=== Section Start ===

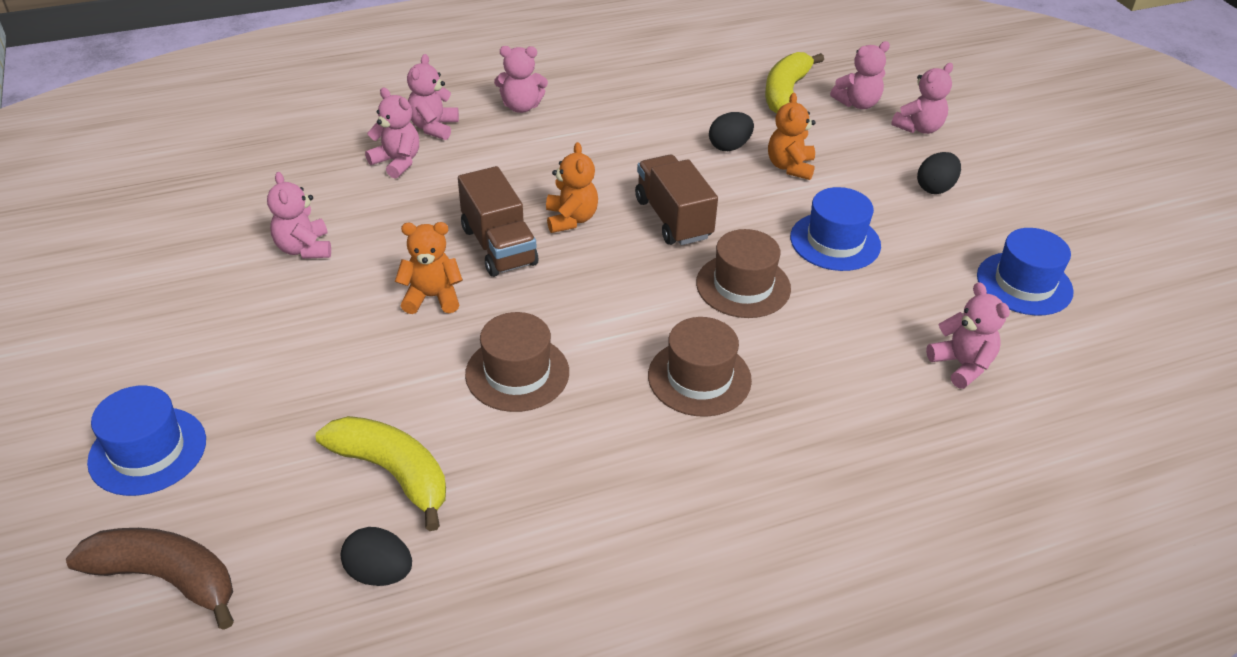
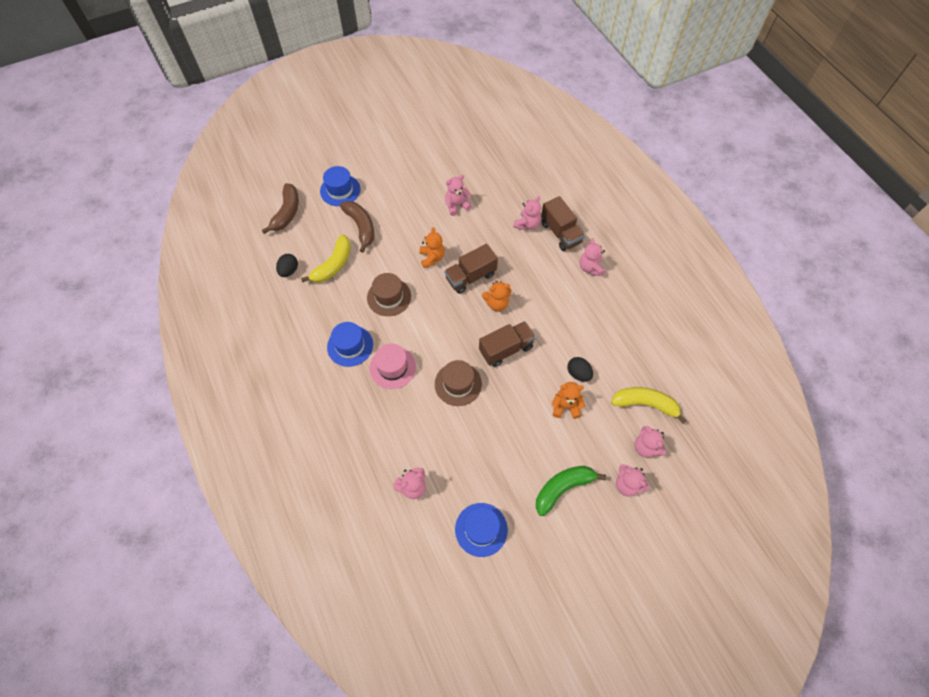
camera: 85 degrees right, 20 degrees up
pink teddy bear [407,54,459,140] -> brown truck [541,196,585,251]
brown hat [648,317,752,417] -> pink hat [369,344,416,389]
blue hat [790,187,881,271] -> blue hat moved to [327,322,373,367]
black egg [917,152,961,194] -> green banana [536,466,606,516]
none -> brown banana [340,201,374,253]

=== Section End ===

→ Work order
Output the lines from the one with "pink teddy bear" to the final line of the entries above, exactly as they stand, please, and nothing else.

→ Reply to the exercise
pink teddy bear [407,54,459,140] -> brown truck [541,196,585,251]
brown hat [648,317,752,417] -> pink hat [369,344,416,389]
blue hat [790,187,881,271] -> blue hat moved to [327,322,373,367]
black egg [917,152,961,194] -> green banana [536,466,606,516]
none -> brown banana [340,201,374,253]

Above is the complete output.